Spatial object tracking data

++++++++

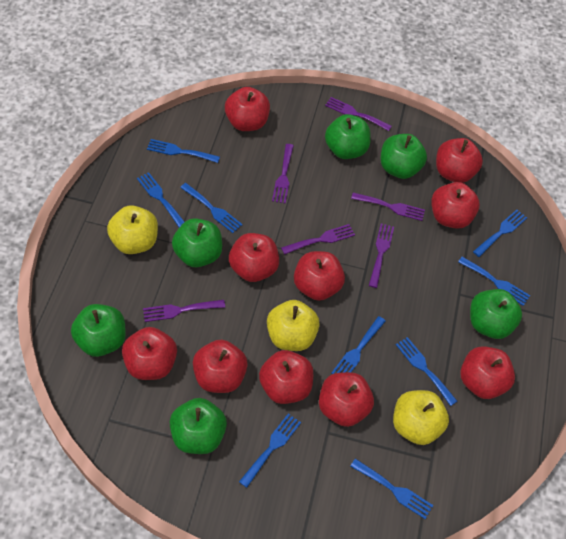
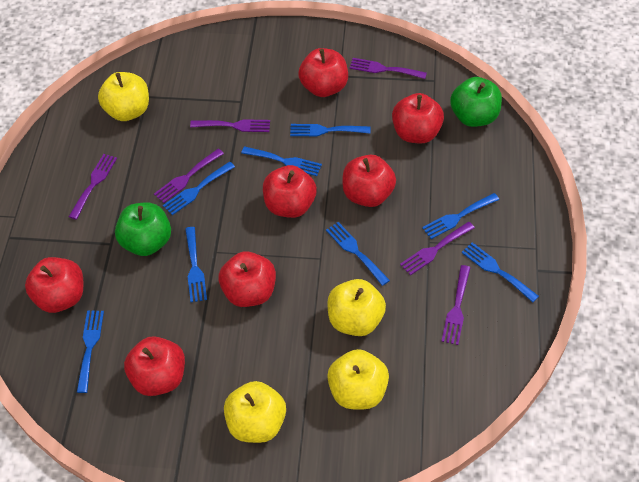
blue fork: 9 -> 8
green apple: 6 -> 2
red apple: 10 -> 7
yellow apple: 3 -> 4

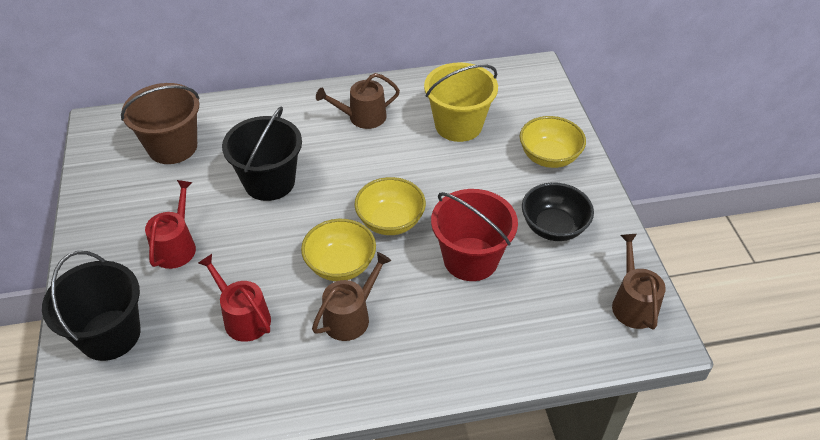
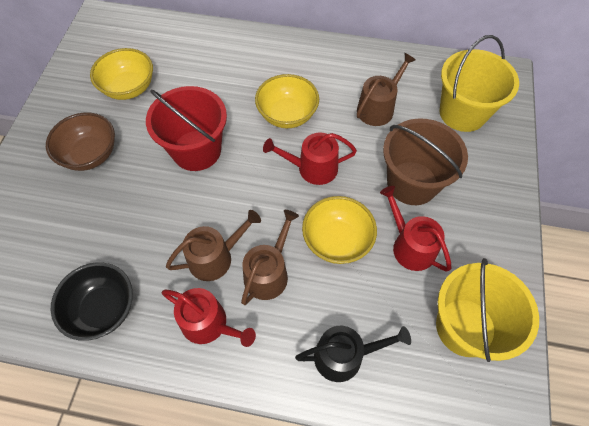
black bucket: 2 -> 0
black watering can: 0 -> 1
brown bowl: 0 -> 1
red watering can: 2 -> 3
yellow bucket: 1 -> 2

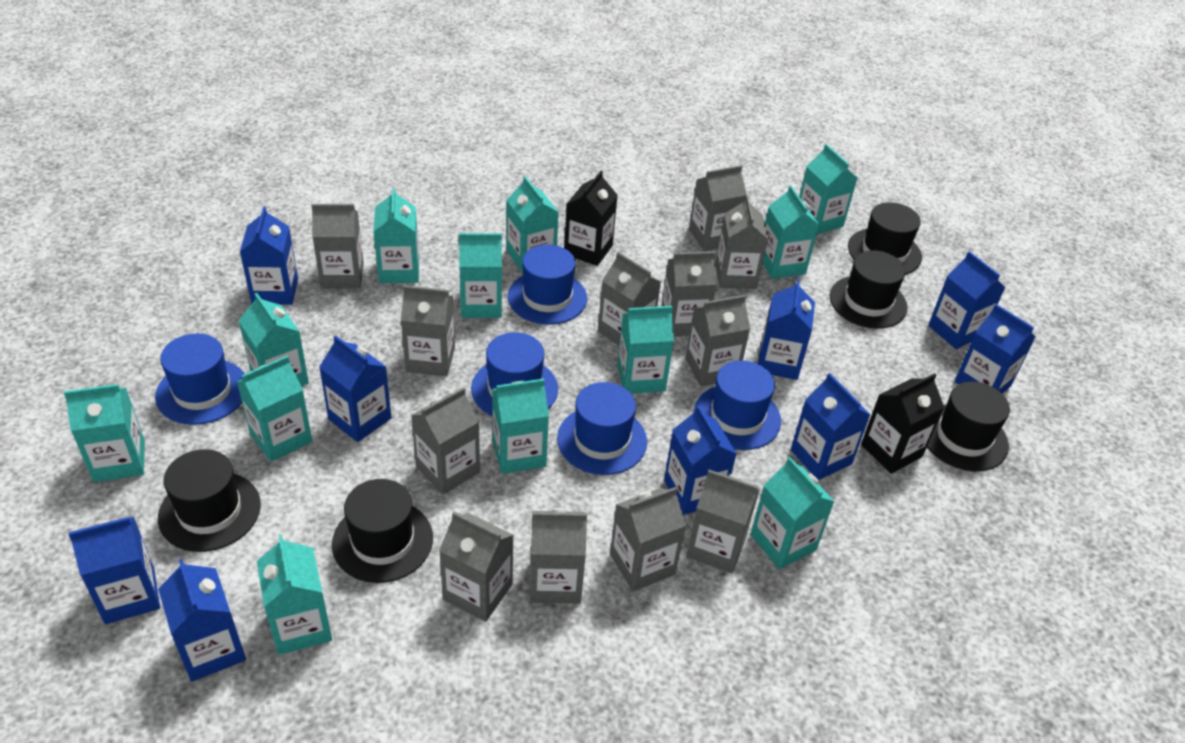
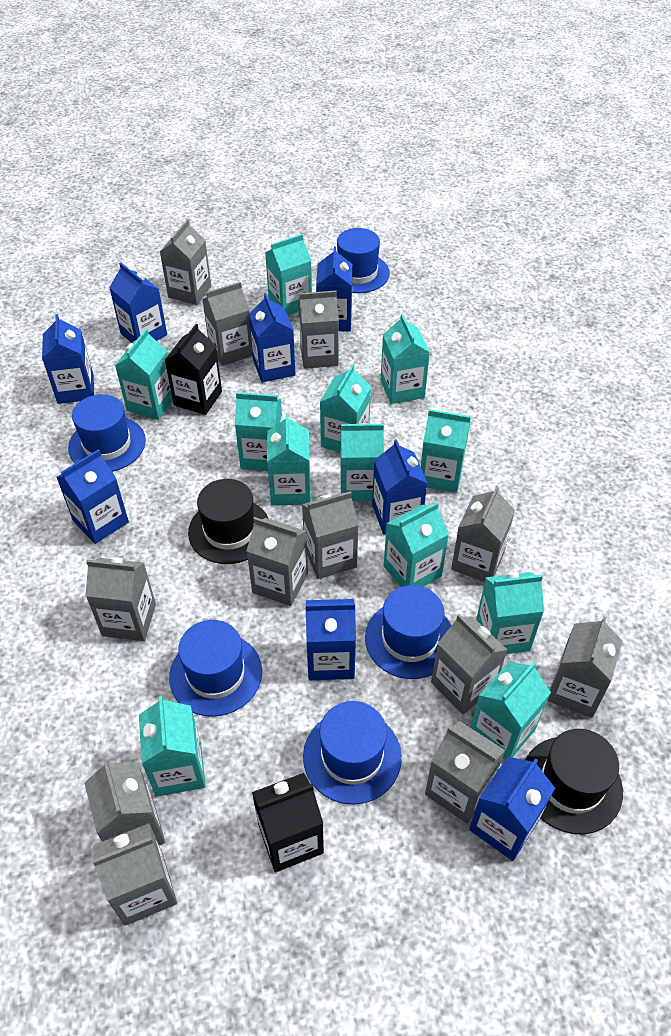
black hat: 5 -> 2
blue carton: 9 -> 8

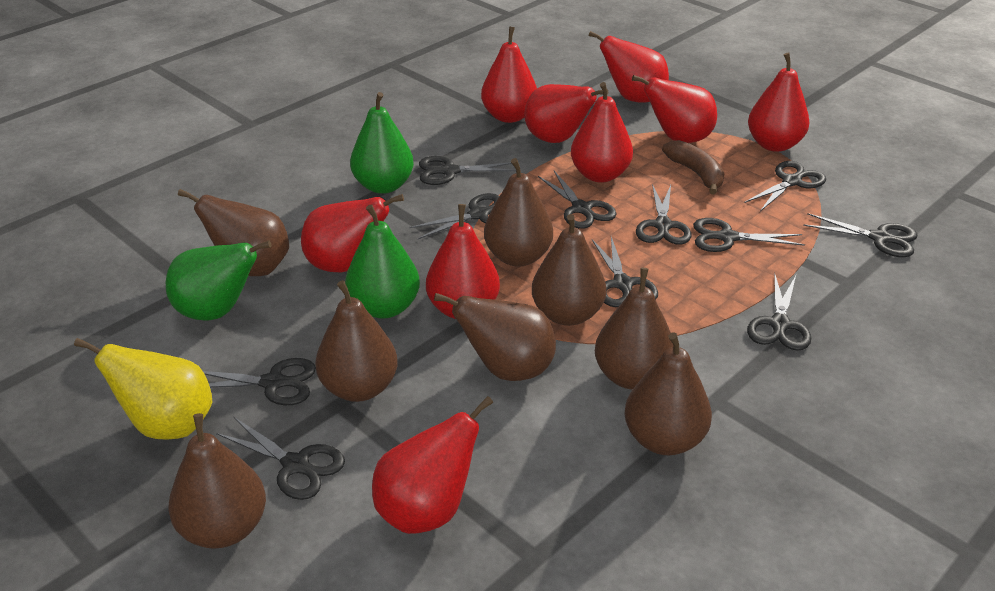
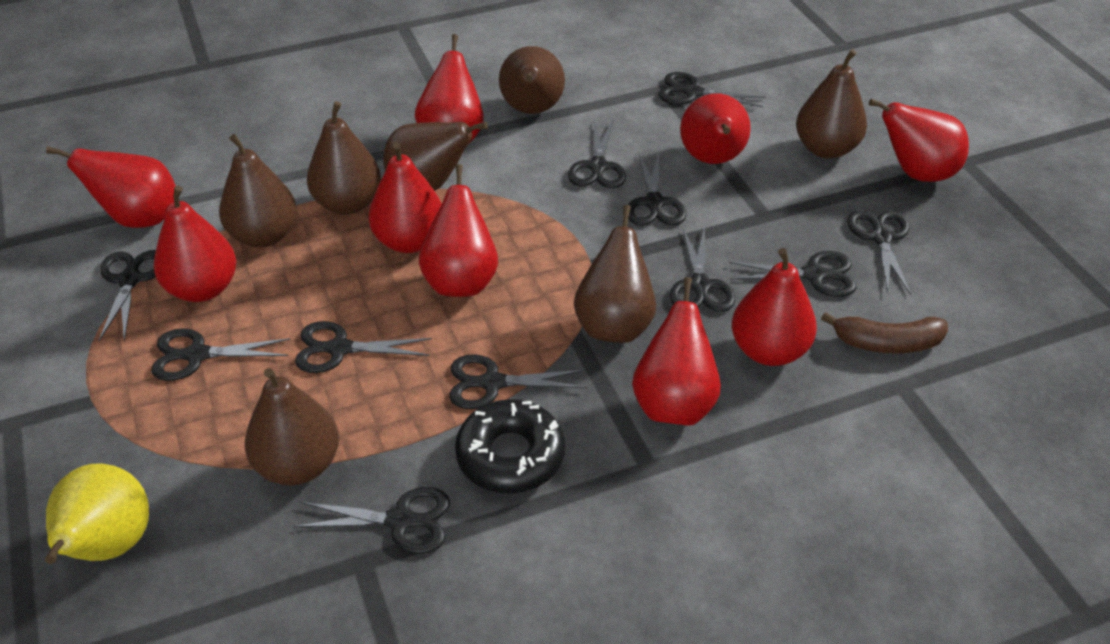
black donut: 0 -> 1
brown pear: 8 -> 7
green pear: 3 -> 0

++++++++

EXERCISE DETAILS: What is needed is an exact transcription of every entry, minus the pictures.

RESPONSE TO THIS EXERCISE:
blue fork: 9 -> 8
green apple: 6 -> 2
red apple: 10 -> 7
yellow apple: 3 -> 4

black bucket: 2 -> 0
black watering can: 0 -> 1
brown bowl: 0 -> 1
red watering can: 2 -> 3
yellow bucket: 1 -> 2

black hat: 5 -> 2
blue carton: 9 -> 8

black donut: 0 -> 1
brown pear: 8 -> 7
green pear: 3 -> 0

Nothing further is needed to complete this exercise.